- _DATASET EXTRACT_:
=== Begin Enclosure ===
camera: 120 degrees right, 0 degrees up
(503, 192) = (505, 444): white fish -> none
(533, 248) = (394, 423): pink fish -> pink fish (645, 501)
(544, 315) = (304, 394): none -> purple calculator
=== End Enclosure ===
- _ACTIVITY_: Print each of the lines above again, unchanged.

- _WRITTEN ANSWER_:
camera: 120 degrees right, 0 degrees up
(503, 192) = (505, 444): white fish -> none
(533, 248) = (394, 423): pink fish -> pink fish (645, 501)
(544, 315) = (304, 394): none -> purple calculator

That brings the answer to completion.